**WHAT NEEDS TO BE DONE**. Count the lines in the rows below that contain the string "kern", with case counting, and reply with only that number.
[START]
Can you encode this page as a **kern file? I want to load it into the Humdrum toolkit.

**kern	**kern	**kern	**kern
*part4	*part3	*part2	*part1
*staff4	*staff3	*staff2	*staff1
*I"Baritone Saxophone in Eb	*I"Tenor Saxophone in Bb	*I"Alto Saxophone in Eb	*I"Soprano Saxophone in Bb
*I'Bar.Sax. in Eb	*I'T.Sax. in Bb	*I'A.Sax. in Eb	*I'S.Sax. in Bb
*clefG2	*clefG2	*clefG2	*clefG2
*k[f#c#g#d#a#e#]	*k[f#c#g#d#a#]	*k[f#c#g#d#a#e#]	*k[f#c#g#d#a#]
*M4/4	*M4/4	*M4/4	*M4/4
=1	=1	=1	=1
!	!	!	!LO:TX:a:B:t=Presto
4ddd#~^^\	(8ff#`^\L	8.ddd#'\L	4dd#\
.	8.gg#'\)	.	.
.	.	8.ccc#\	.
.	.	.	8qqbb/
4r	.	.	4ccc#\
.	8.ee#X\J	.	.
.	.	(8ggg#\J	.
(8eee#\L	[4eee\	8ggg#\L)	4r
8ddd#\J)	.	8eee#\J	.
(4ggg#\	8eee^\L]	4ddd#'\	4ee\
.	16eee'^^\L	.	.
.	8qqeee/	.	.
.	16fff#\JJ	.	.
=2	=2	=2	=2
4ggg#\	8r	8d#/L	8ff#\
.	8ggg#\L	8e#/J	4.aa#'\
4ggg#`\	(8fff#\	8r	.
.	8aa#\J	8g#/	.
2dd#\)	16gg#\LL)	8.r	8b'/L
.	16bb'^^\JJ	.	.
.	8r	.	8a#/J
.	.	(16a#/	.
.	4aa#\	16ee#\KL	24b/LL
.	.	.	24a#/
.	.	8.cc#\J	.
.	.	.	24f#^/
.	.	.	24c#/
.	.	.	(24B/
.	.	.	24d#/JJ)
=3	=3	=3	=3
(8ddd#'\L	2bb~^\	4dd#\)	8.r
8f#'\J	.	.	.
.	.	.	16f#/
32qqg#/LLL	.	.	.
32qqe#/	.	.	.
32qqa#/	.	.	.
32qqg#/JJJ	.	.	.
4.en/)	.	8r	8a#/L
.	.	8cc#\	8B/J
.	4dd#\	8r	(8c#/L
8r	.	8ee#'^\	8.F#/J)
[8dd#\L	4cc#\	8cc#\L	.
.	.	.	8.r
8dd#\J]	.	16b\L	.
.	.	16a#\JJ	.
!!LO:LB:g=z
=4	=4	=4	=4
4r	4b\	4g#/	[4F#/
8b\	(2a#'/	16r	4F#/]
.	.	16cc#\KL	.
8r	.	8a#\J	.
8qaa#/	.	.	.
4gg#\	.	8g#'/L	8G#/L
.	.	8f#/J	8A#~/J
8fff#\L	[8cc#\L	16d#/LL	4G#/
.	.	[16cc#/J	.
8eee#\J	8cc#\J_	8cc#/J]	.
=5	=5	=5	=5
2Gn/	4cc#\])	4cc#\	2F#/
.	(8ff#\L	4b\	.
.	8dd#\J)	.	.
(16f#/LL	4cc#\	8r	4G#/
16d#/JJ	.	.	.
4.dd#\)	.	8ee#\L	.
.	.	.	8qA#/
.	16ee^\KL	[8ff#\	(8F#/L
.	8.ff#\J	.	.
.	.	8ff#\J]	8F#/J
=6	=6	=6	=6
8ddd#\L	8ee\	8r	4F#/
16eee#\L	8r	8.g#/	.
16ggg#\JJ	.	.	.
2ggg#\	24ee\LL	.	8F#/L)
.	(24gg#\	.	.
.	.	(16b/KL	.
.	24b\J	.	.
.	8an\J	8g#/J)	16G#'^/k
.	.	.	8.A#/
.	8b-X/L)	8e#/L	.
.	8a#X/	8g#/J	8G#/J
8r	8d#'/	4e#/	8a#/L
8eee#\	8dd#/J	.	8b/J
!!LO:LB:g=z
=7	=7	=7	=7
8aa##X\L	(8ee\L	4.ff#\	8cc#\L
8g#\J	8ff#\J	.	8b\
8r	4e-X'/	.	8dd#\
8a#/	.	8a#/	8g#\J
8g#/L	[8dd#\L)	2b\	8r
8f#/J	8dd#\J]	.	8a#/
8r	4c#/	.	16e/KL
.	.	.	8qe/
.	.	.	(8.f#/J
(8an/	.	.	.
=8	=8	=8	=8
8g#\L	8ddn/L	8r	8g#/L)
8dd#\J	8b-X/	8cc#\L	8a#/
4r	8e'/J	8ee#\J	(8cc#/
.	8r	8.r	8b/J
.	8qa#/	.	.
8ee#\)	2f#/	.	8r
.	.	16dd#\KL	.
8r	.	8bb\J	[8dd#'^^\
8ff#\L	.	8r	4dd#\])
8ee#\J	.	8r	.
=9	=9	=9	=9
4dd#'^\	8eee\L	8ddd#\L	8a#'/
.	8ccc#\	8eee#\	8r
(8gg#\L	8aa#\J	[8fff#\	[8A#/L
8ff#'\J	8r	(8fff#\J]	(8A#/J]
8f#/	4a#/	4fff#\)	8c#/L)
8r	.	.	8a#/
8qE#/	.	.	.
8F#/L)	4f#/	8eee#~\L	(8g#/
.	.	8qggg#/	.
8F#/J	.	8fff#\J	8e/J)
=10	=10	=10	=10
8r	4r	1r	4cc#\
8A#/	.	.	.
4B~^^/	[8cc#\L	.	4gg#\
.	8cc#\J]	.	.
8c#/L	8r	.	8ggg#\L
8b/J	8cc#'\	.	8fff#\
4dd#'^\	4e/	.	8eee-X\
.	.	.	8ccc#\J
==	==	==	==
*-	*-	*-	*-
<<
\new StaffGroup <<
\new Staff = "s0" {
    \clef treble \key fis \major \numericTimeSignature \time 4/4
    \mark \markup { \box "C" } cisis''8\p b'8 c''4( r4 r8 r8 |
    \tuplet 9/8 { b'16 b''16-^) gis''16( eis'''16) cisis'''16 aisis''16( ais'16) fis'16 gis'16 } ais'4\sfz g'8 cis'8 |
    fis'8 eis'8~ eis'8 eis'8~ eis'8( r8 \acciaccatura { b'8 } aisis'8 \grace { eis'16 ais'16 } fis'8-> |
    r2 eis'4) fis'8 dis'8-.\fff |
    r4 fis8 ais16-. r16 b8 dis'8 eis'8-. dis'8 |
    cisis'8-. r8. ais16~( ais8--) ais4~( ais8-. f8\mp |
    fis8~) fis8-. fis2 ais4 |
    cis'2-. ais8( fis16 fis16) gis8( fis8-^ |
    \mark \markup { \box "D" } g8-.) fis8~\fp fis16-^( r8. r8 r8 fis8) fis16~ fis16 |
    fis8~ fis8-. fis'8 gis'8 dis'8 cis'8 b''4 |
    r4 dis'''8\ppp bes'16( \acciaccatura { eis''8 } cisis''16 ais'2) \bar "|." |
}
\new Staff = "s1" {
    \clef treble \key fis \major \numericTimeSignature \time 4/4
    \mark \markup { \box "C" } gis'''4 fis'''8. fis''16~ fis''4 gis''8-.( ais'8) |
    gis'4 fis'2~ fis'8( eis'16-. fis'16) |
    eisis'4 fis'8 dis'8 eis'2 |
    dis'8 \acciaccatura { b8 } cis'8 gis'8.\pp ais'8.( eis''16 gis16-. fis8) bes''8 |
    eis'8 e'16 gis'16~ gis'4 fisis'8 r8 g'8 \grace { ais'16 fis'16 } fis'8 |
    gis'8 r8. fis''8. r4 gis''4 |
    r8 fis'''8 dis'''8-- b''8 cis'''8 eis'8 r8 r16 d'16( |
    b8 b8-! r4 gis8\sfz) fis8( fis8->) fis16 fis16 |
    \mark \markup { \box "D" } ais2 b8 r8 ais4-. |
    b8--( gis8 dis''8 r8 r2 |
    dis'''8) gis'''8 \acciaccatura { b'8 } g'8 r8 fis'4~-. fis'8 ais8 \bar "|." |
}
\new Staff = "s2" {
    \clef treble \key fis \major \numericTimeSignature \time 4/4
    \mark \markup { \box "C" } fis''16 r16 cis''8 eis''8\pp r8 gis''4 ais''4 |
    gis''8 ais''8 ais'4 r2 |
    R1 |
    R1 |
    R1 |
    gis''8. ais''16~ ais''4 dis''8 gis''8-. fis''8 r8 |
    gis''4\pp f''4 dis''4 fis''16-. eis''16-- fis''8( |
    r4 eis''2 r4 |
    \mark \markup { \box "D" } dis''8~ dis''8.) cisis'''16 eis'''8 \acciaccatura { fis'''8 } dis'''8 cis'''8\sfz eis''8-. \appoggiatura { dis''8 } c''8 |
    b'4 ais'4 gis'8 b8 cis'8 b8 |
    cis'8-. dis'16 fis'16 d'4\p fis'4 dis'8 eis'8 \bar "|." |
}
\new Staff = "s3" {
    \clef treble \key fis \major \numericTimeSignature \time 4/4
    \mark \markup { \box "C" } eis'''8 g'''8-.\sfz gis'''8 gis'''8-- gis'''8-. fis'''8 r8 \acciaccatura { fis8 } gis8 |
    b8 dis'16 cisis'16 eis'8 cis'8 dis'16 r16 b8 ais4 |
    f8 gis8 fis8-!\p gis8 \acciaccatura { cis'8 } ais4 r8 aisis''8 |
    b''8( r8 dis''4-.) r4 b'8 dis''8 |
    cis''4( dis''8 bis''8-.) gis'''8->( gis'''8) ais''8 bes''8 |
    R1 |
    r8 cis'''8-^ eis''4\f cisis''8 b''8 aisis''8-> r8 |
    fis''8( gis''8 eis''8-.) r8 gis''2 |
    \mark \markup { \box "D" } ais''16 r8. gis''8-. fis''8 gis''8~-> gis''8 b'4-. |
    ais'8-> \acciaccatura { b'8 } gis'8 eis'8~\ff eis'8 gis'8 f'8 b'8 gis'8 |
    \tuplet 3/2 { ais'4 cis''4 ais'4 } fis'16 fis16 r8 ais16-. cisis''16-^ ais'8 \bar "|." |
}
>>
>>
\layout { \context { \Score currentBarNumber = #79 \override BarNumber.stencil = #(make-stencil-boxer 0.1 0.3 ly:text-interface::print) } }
[END]
**FULL ANSWER**. 2